Scene difference descriptions
Segment Open

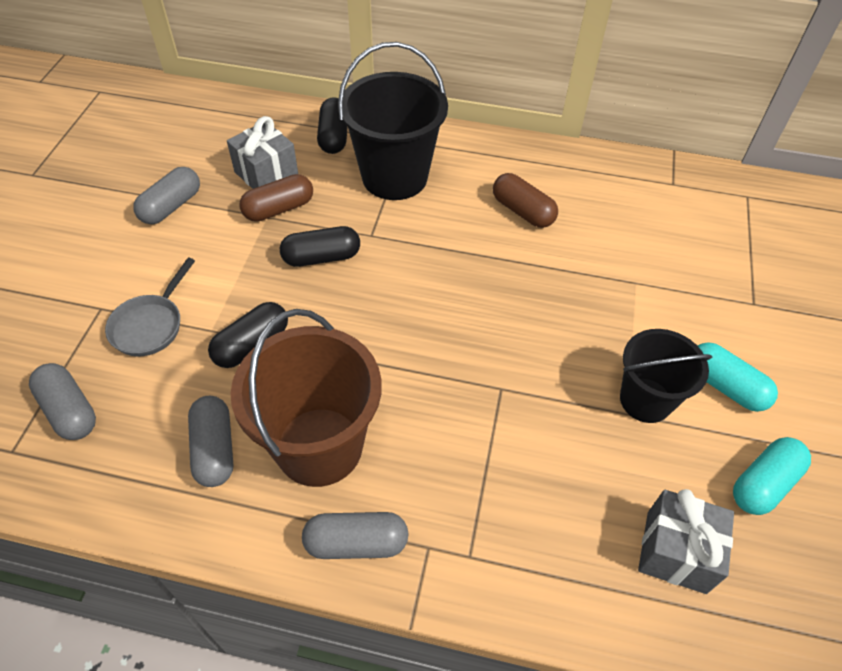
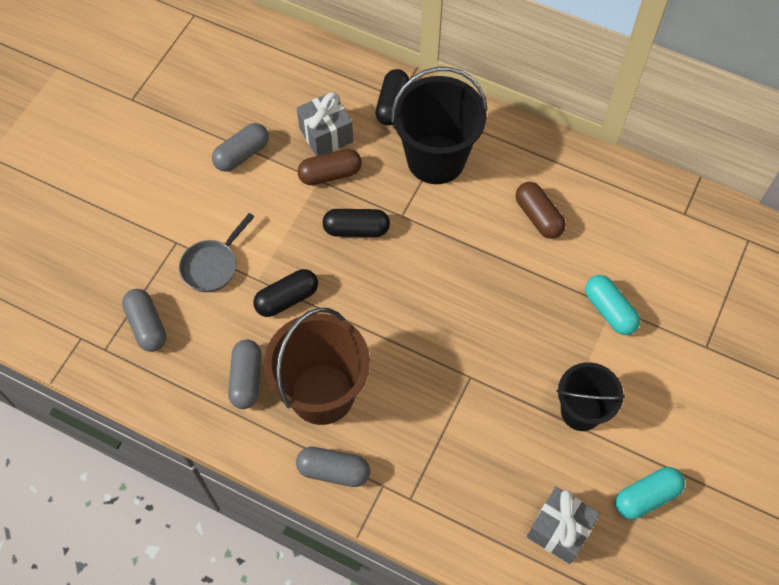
camera: 15 degrees right, 10 degrees up
(725, 386) = (650, 413): turquoise capsule -> turquoise capsule (609, 310)

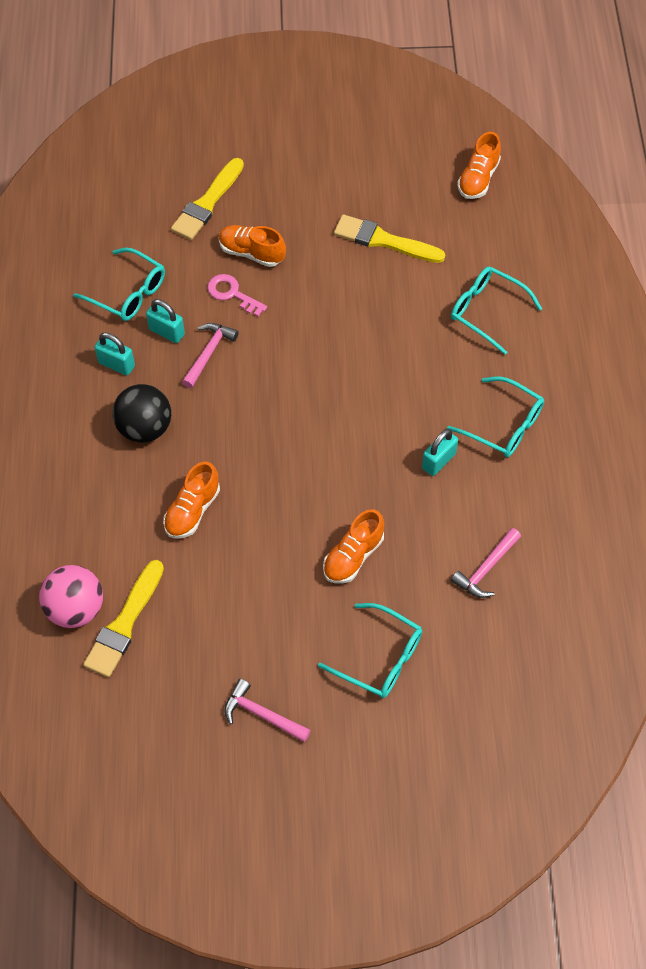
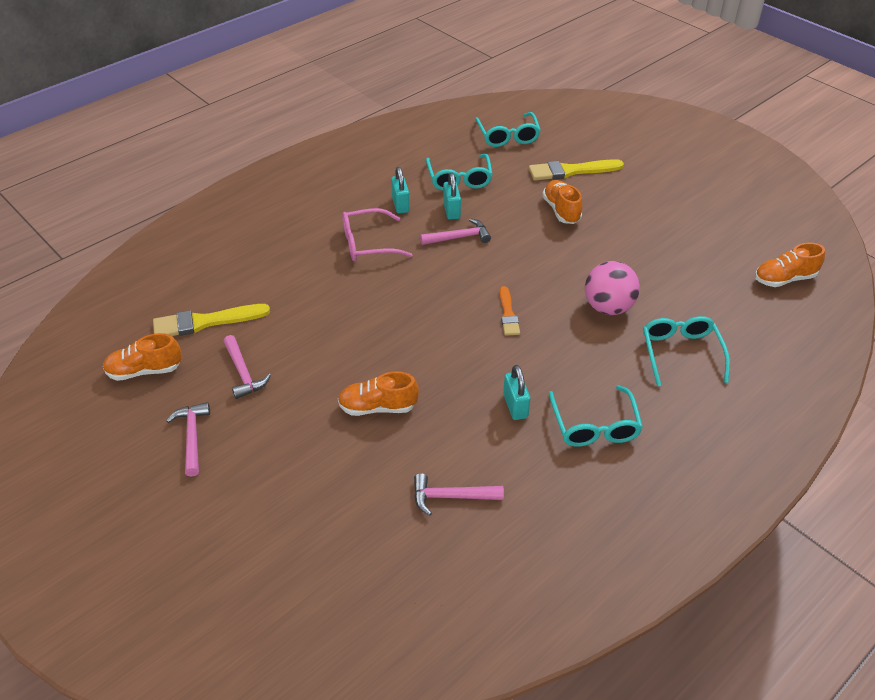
camera: 50 degrees right, 15 degrees down
(76, 609) = (196, 293): pink ball -> pink ball (608, 307)
(145, 428) = (367, 244): black ball -> pink glasses
(192, 510) = (327, 302): orange shoe -> orange shoe (145, 371)
(220, 631) = (243, 373): none -> pink hammer
(232, 294) = (518, 221): pink key -> none
(337, 390) = (508, 314): none -> orange brush
(381, 658) = (303, 479): turquoise glasses -> turquoise glasses (508, 136)
(384, 240) = (660, 263): yellow brush -> none
(438, 461) = (515, 406): turquoise padlock -> turquoise padlock turned 75 degrees clockwise

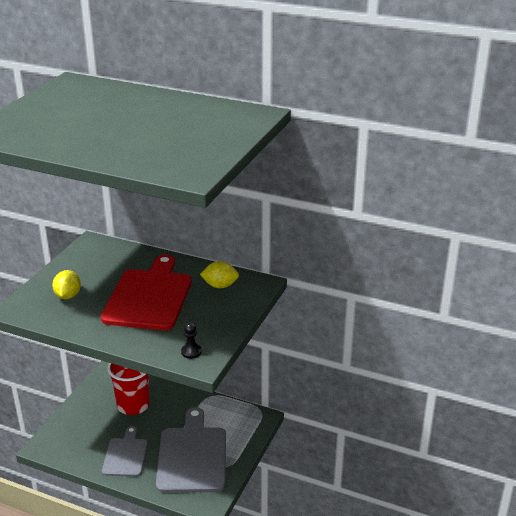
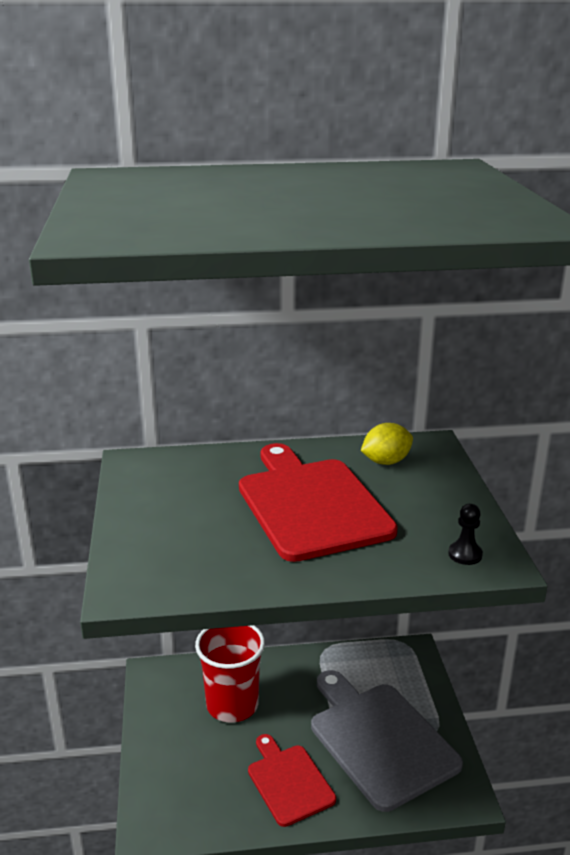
camera: 30 degrees left, 5 degrees down
(68, 296) = (187, 542): yellow lemon -> none
(125, 455) = (289, 781): grey cutting board -> red cutting board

Segment Closed

Every line from the line containing "(76, 609) = (196, 293): pink" through the last line above is to be printed exactly. Pictures are not copied.

[FINISHED TASK]:
(76, 609) = (196, 293): pink ball -> pink ball (608, 307)
(145, 428) = (367, 244): black ball -> pink glasses
(192, 510) = (327, 302): orange shoe -> orange shoe (145, 371)
(220, 631) = (243, 373): none -> pink hammer
(232, 294) = (518, 221): pink key -> none
(337, 390) = (508, 314): none -> orange brush
(381, 658) = (303, 479): turquoise glasses -> turquoise glasses (508, 136)
(384, 240) = (660, 263): yellow brush -> none
(438, 461) = (515, 406): turquoise padlock -> turquoise padlock turned 75 degrees clockwise

camera: 30 degrees left, 5 degrees down
(68, 296) = (187, 542): yellow lemon -> none
(125, 455) = (289, 781): grey cutting board -> red cutting board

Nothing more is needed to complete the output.